Data shown.
────────────────────────────────────────

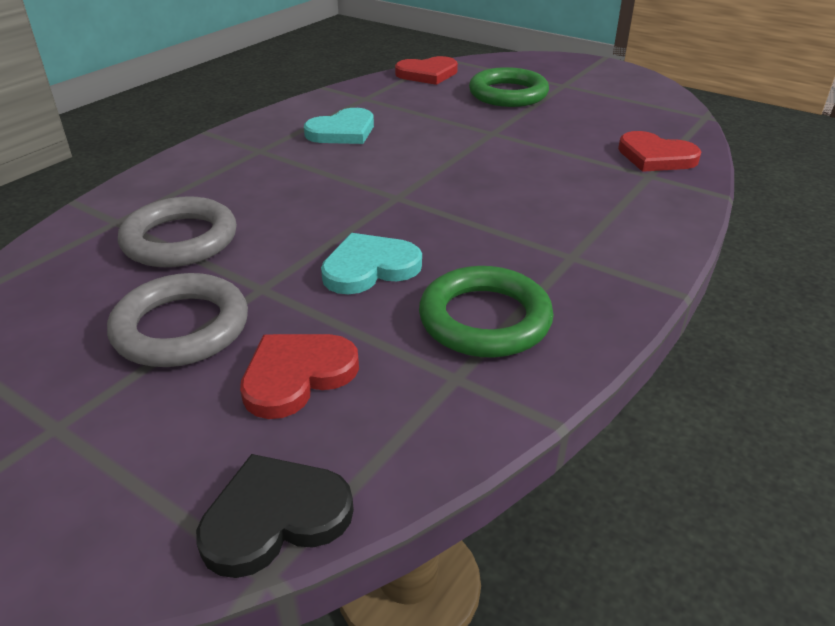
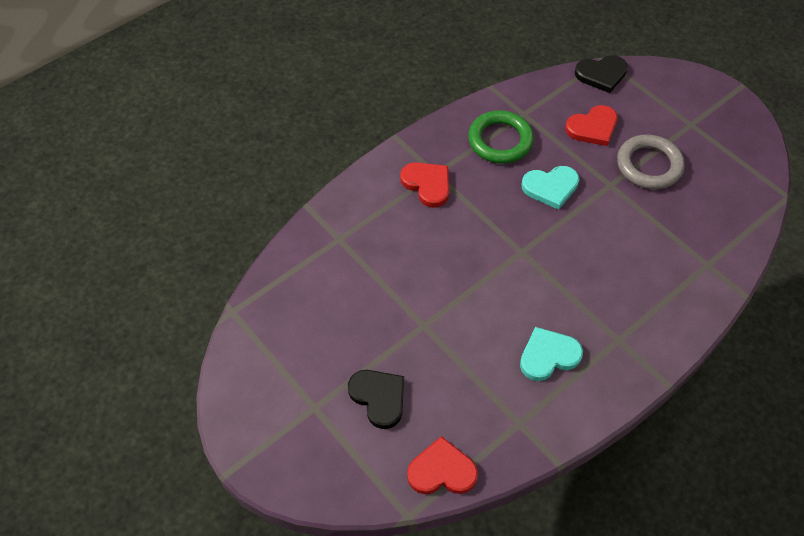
camera: 165 degrees left, 20 degrees up
(180, 240) = (662, 235): grey ring -> none
(508, 94) = (379, 398): green ring -> black heart
(655, 157) = (318, 260): red heart -> red heart (427, 184)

────────────────────────────────────────

What to produce. For the lines from the one containing "(180, 240) = (662, 235): grey ring -> none" through the end of the listing above, output each exactly and leave out the rest.

Output of the exercise.
(180, 240) = (662, 235): grey ring -> none
(508, 94) = (379, 398): green ring -> black heart
(655, 157) = (318, 260): red heart -> red heart (427, 184)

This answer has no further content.